_Task description:_ Looking at the data below, report how many lines contain "switch", with no other words.

Extracted material below:

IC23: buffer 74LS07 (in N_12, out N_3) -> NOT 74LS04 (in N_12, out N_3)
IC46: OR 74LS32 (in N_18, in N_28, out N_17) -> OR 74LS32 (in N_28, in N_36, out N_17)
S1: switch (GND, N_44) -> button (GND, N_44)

End of Extracted material.
Extracted material below:

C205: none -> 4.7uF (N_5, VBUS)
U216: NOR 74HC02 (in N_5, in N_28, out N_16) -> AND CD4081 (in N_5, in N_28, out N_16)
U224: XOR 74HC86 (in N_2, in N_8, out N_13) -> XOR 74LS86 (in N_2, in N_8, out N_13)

End of Extracted material.
Extracted material below:

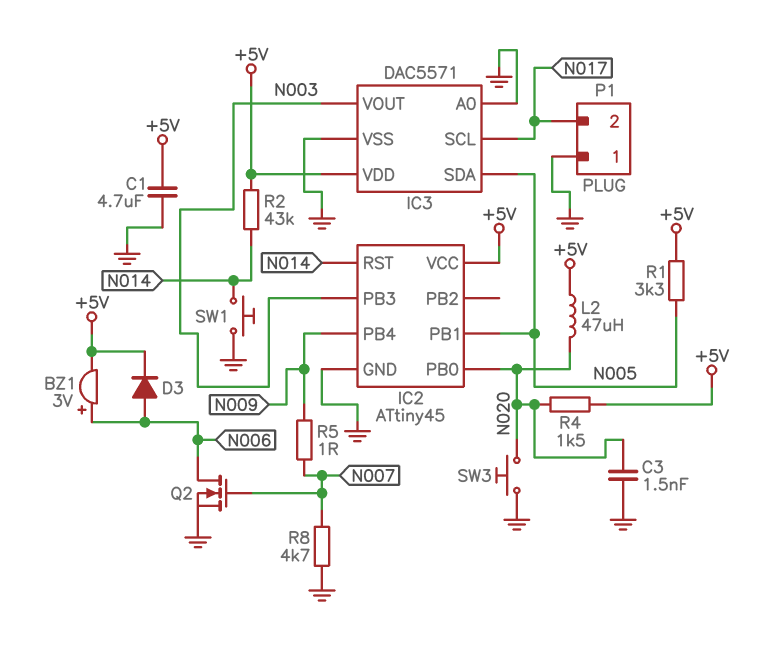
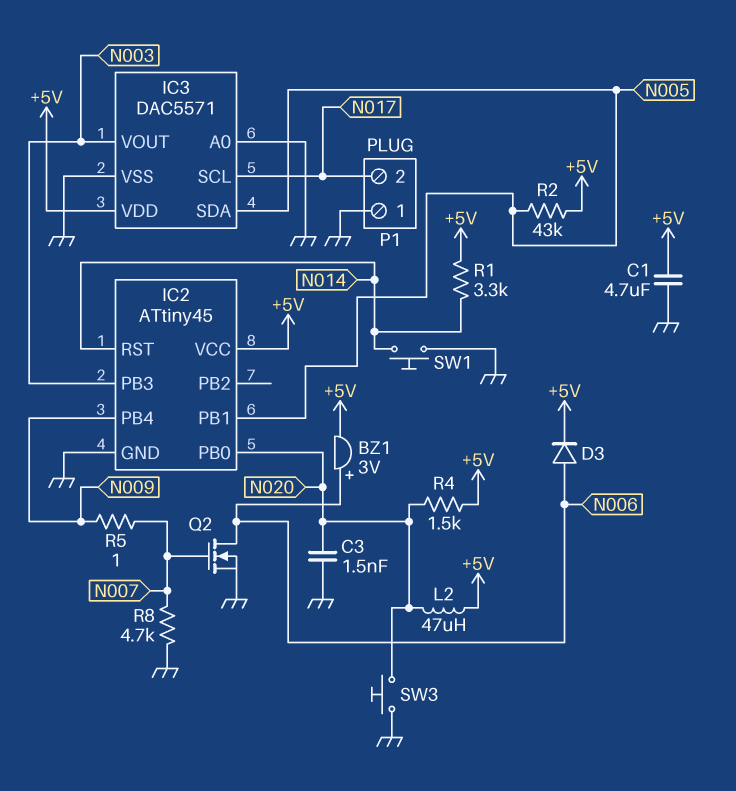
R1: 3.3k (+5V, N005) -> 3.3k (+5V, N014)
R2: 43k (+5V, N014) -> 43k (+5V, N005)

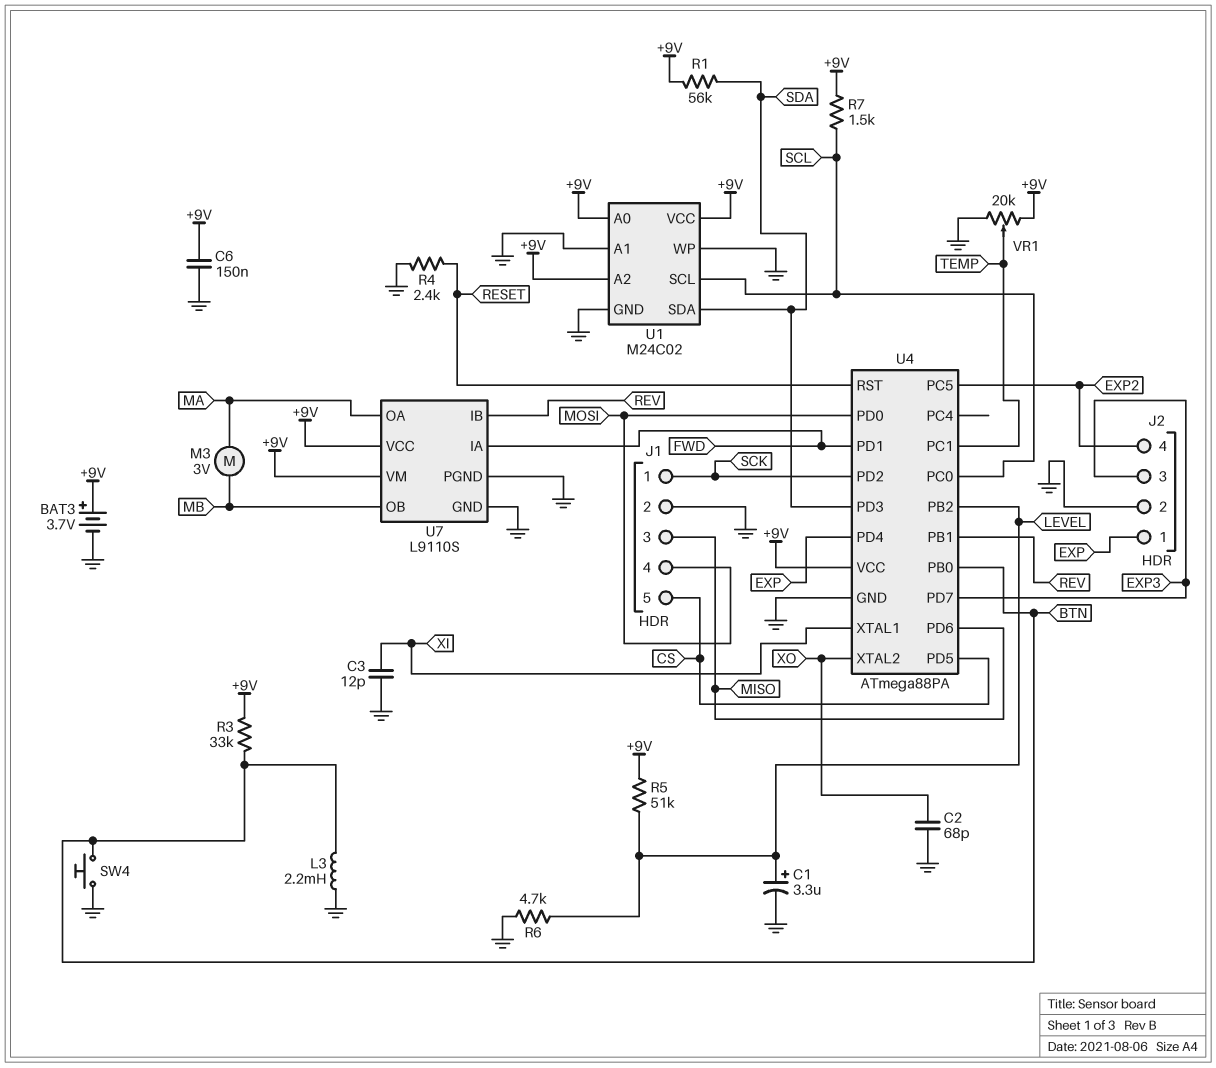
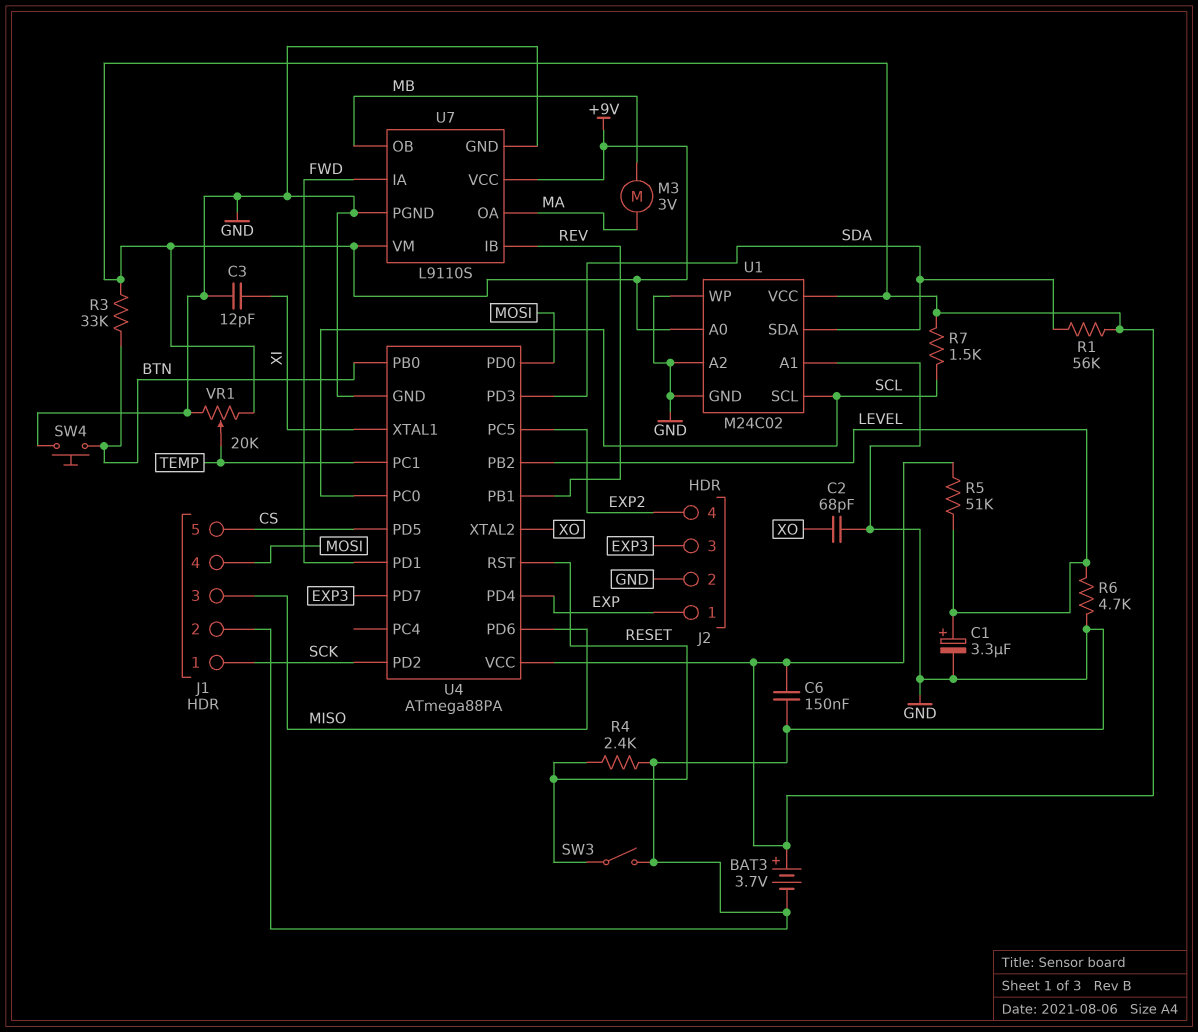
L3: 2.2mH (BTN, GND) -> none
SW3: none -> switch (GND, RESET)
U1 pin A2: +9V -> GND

End of Extracted material.

_Solution:_ 2